====== Information given

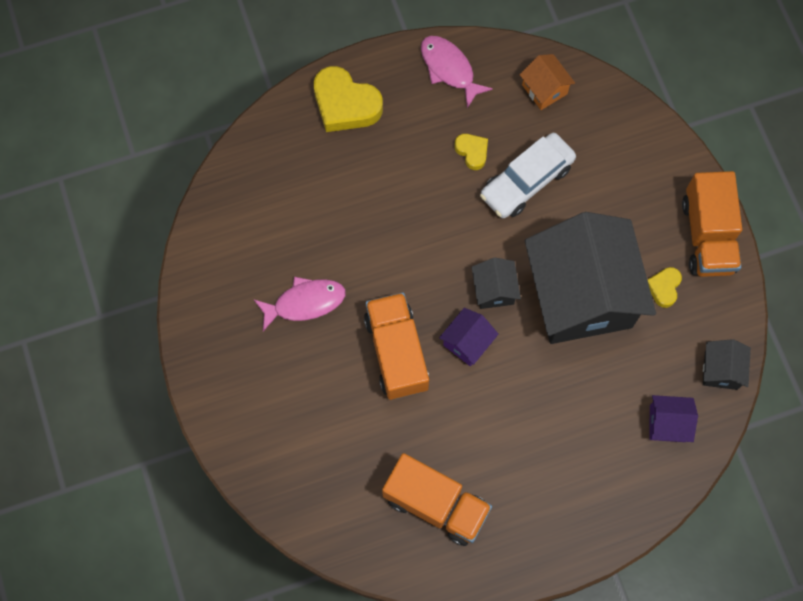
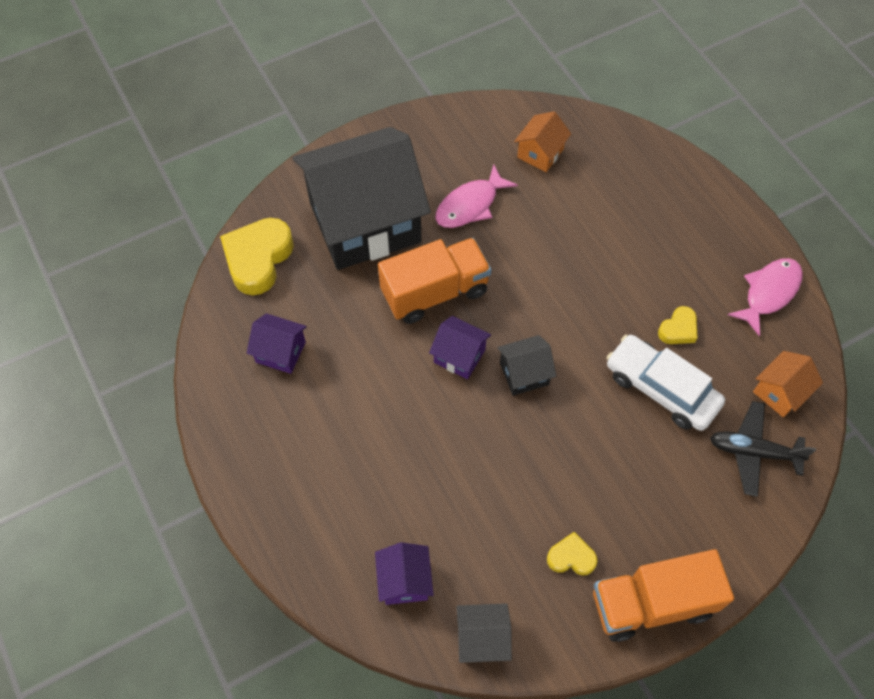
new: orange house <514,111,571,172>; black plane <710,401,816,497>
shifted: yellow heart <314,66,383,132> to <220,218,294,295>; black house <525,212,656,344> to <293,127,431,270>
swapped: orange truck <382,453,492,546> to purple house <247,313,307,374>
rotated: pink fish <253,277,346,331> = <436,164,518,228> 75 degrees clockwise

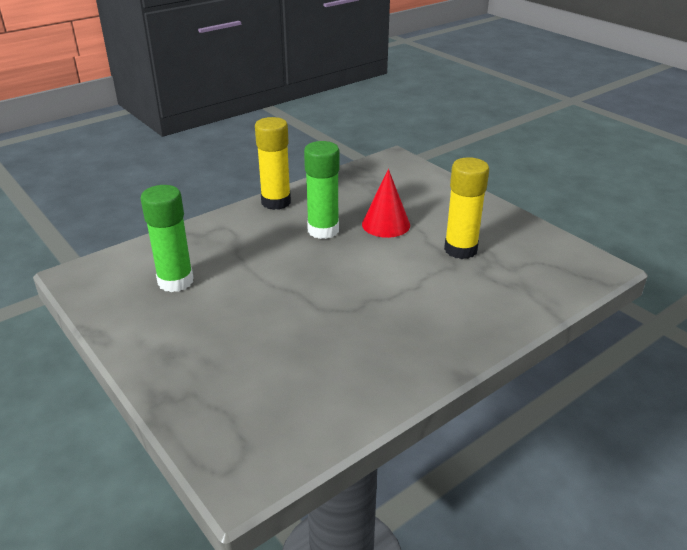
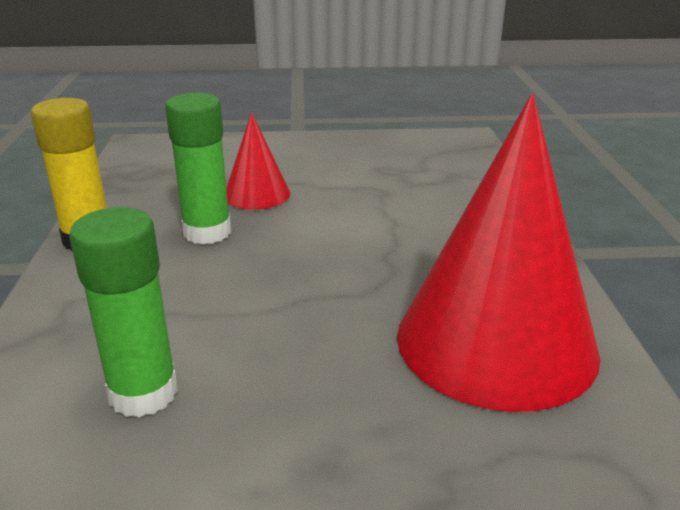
gone: yellow glue stick <444,157,489,259>
new: red cone <397,94,600,412>

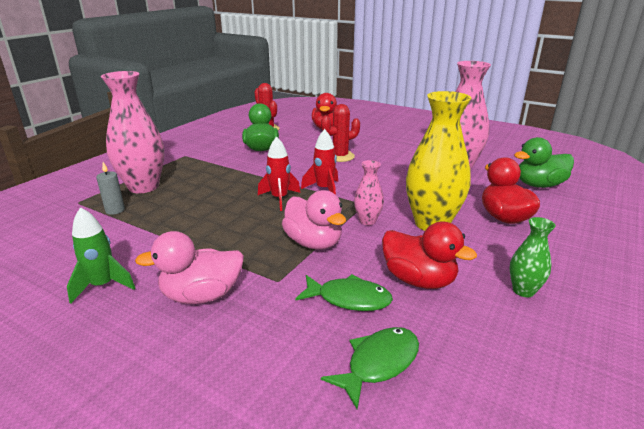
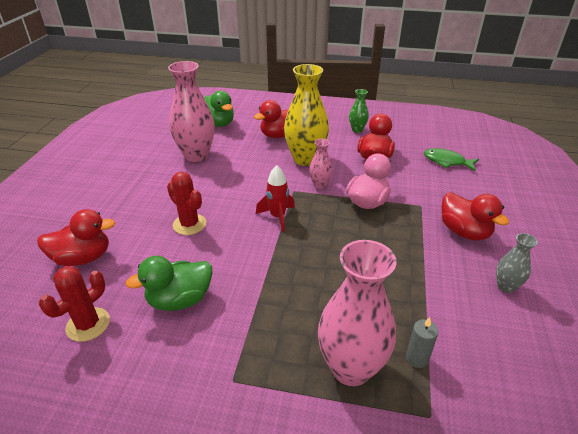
gone: red rocket <258,136,300,211>; green fish <295,274,393,311>
swapped: green rocket <67,207,135,304> to grey vase <496,233,538,293>
repainted: pink duck <135,231,244,304> to red duck <442,192,509,240>

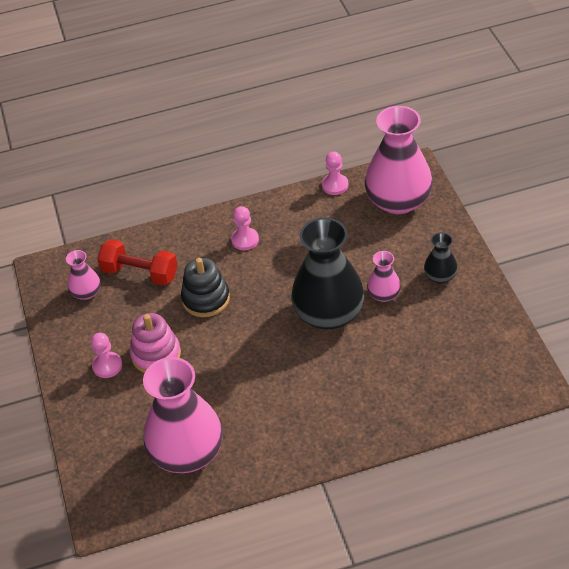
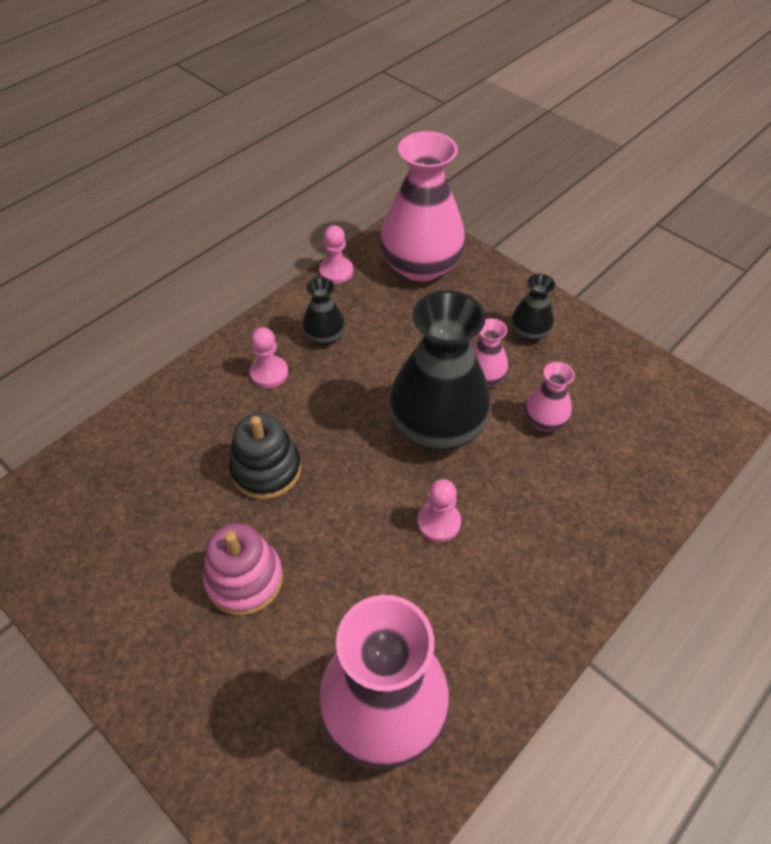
gone: red dumbbell <97,239,178,286>
new: black vase <302,277,345,345>
shifted: pink pawn <91,333,122,378> to <417,479,461,542>; pink vase <66,250,101,300> to <525,362,575,431>

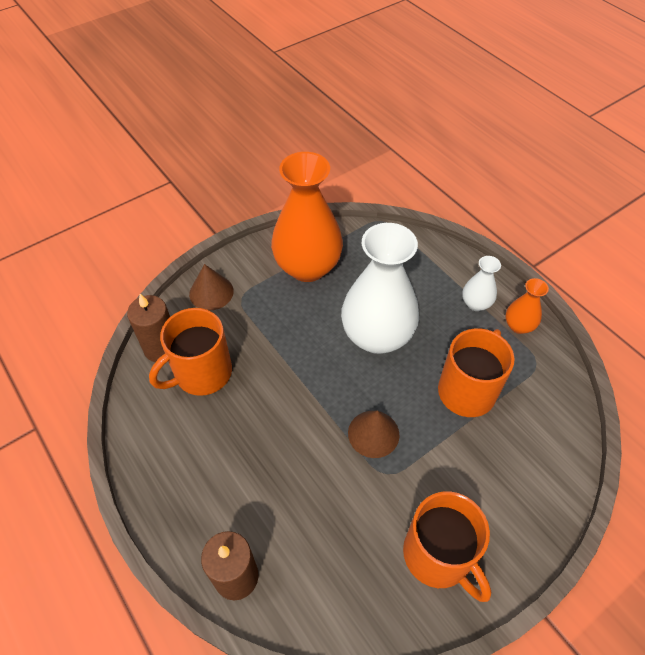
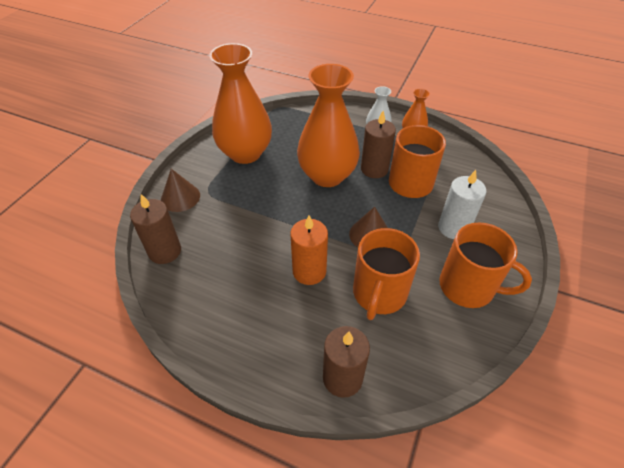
new: orange candle <290,216,328,285>; brown candle <361,111,396,178>; white candle <438,170,487,239>
shifted: orange mug <149,308,232,396> to <353,228,420,320>
repainted: white vase <341,223,419,354> to orange vase <297,64,360,187>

============

Every entry should be written out word for word, except for its pictures.

__Answer section__:
new: orange house <514,111,571,172>; black plane <710,401,816,497>
shifted: yellow heart <314,66,383,132> to <220,218,294,295>; black house <525,212,656,344> to <293,127,431,270>
swapped: orange truck <382,453,492,546> to purple house <247,313,307,374>
rotated: pink fish <253,277,346,331> = <436,164,518,228> 75 degrees clockwise

gone: yellow glue stick <444,157,489,259>
new: red cone <397,94,600,412>

gone: red rocket <258,136,300,211>; green fish <295,274,393,311>
swapped: green rocket <67,207,135,304> to grey vase <496,233,538,293>
repainted: pink duck <135,231,244,304> to red duck <442,192,509,240>

gone: red dumbbell <97,239,178,286>
new: black vase <302,277,345,345>
shifted: pink pawn <91,333,122,378> to <417,479,461,542>; pink vase <66,250,101,300> to <525,362,575,431>

new: orange candle <290,216,328,285>; brown candle <361,111,396,178>; white candle <438,170,487,239>
shifted: orange mug <149,308,232,396> to <353,228,420,320>
repainted: white vase <341,223,419,354> to orange vase <297,64,360,187>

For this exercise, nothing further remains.